Provided material:
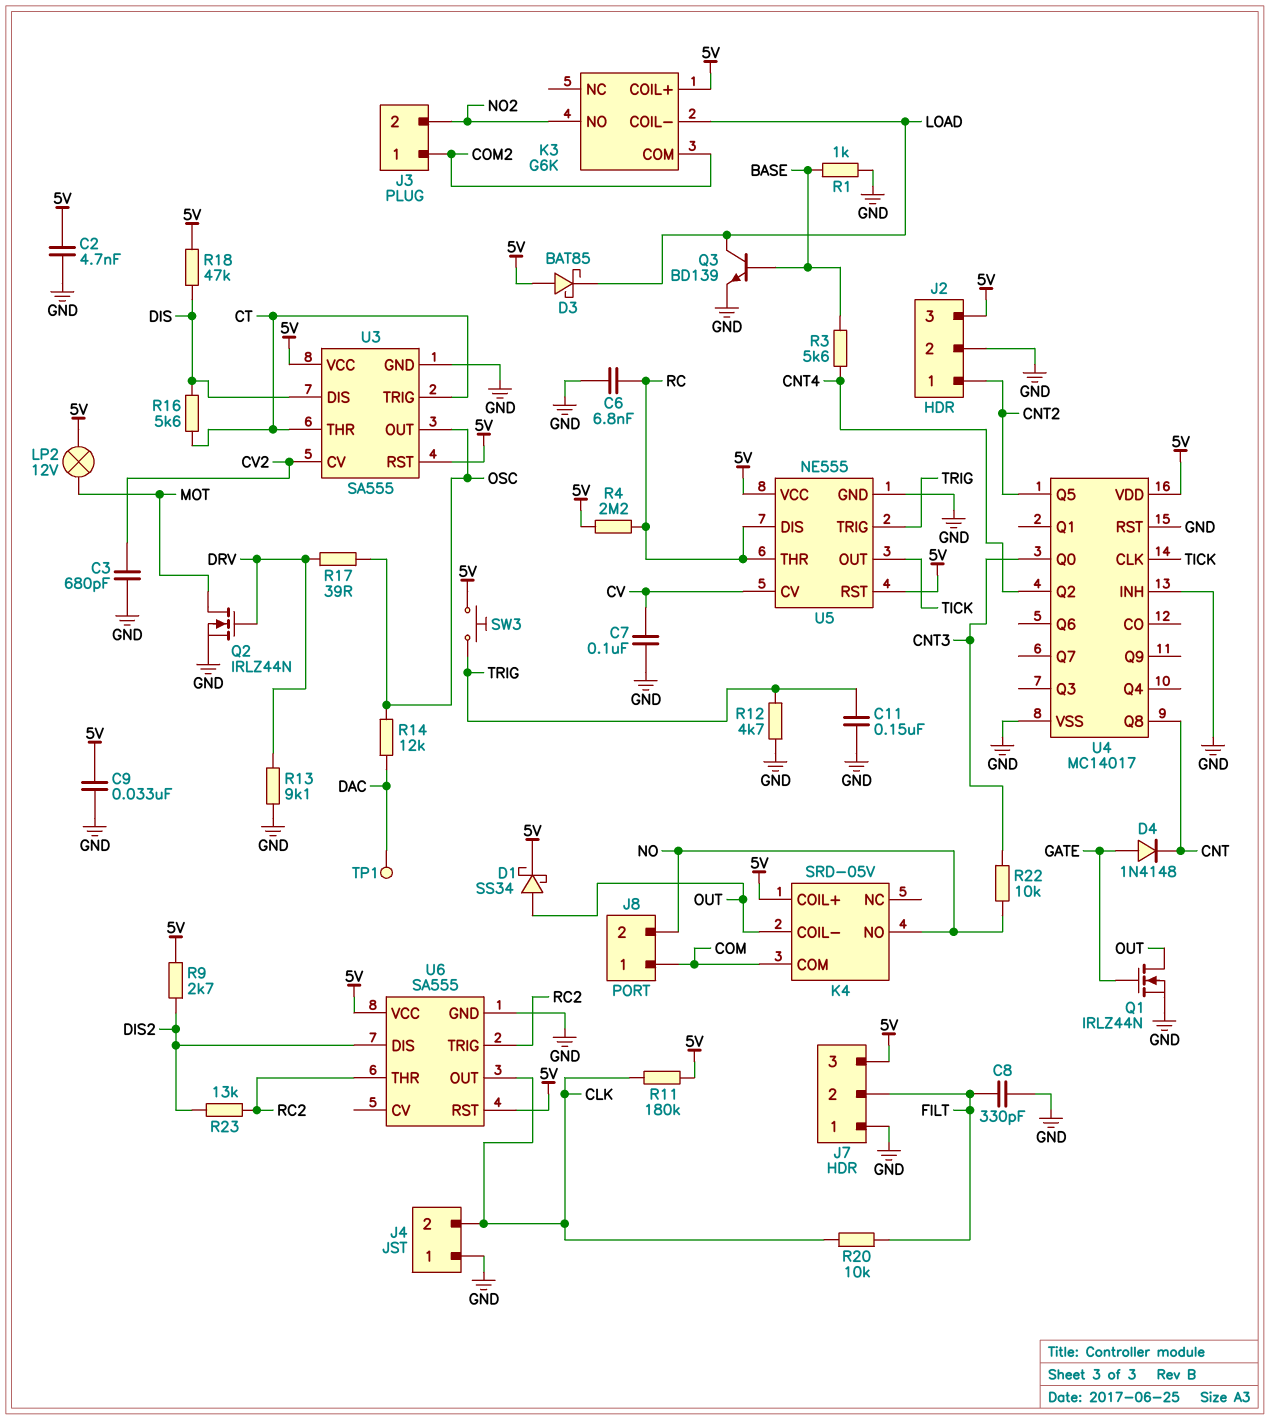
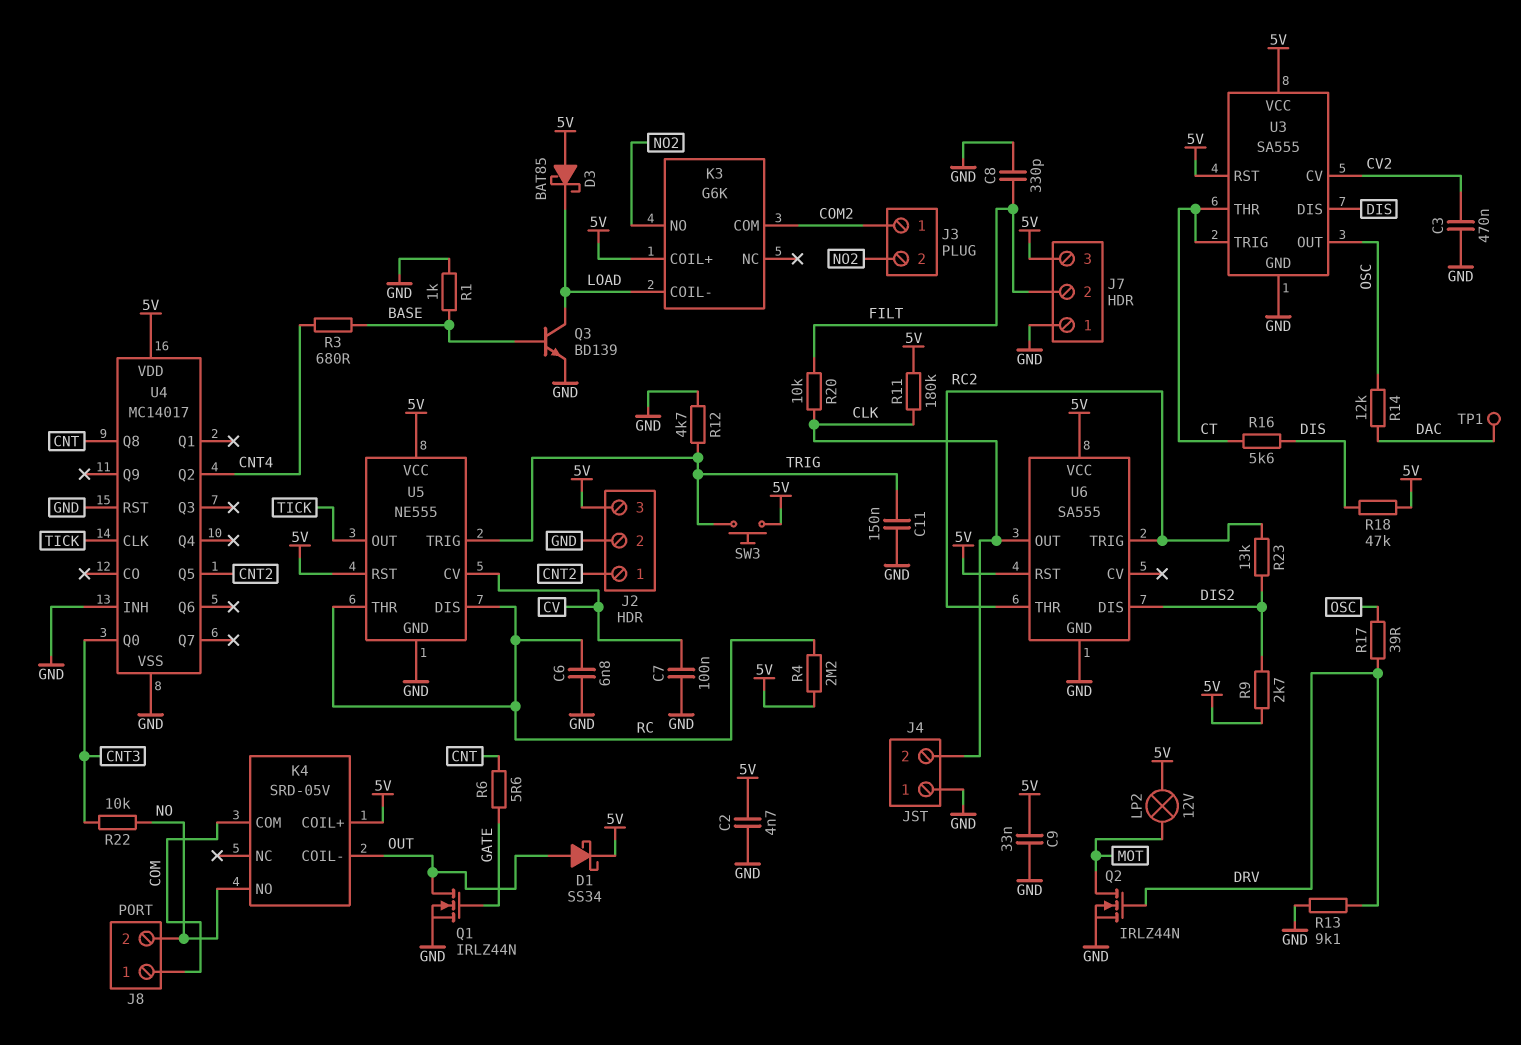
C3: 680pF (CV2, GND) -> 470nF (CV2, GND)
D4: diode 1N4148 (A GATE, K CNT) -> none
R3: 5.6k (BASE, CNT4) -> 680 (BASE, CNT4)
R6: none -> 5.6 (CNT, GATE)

* * *

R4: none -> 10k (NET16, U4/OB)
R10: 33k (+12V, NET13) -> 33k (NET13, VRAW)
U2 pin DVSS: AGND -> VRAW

Problem statement: Taking the entries above, write out exactly the lines starting with the line containing "R4: none -> 10k (NET16, U4/OB)" and going on through the line containing "U2 pin DVSS: AGND -> VRAW", both included, and nothing else.

Result of the exercise:
R4: none -> 10k (NET16, U4/OB)
R10: 33k (+12V, NET13) -> 33k (NET13, VRAW)
U2 pin DVSS: AGND -> VRAW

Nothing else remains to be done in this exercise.